◆ AVAILABLE DATA:
= Beginning of Section =
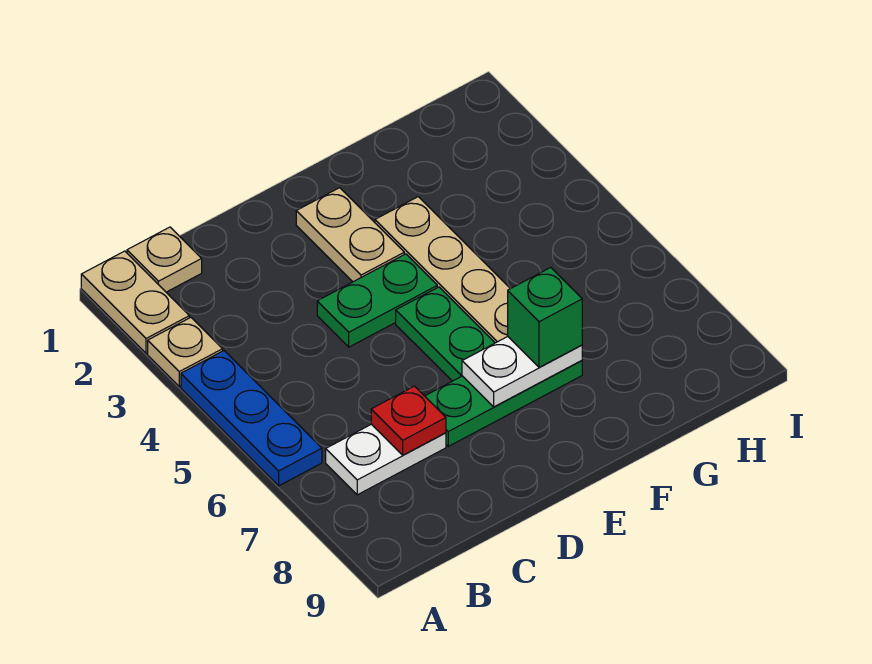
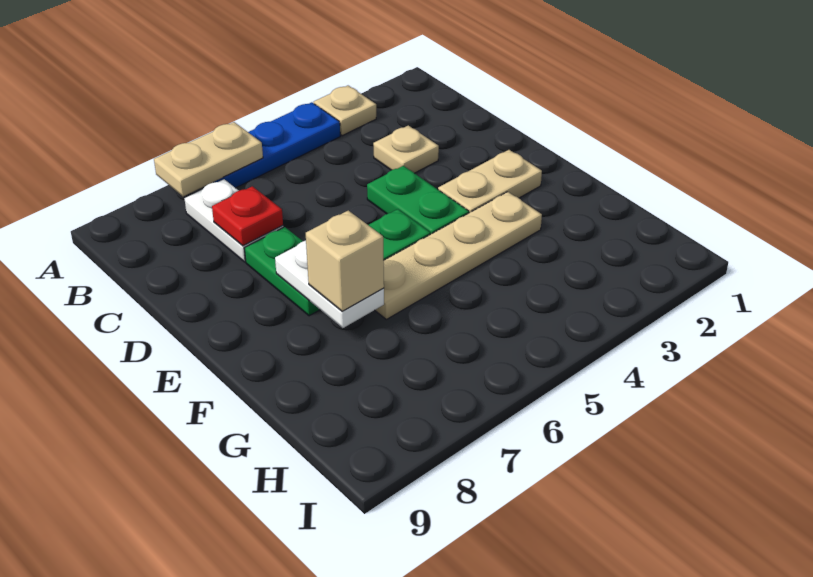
tan plate A1:A2 level 1 -> tan plate A6:A7 level 2
tan plate B1 level 1 -> tan plate C3 level 1
green plate D7:F7 level 1 -> green plate D7:E7 level 1
green brick F7 level 3 -> tan brick F7 level 3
= End of Section =
◆ ASSIGNMENT: All lines from the line containing "green plate D7:F7" through the end of the listing above are to be duplicated exactly; include both ends and nothing further.

◆ COMPLETED TASK:
green plate D7:F7 level 1 -> green plate D7:E7 level 1
green brick F7 level 3 -> tan brick F7 level 3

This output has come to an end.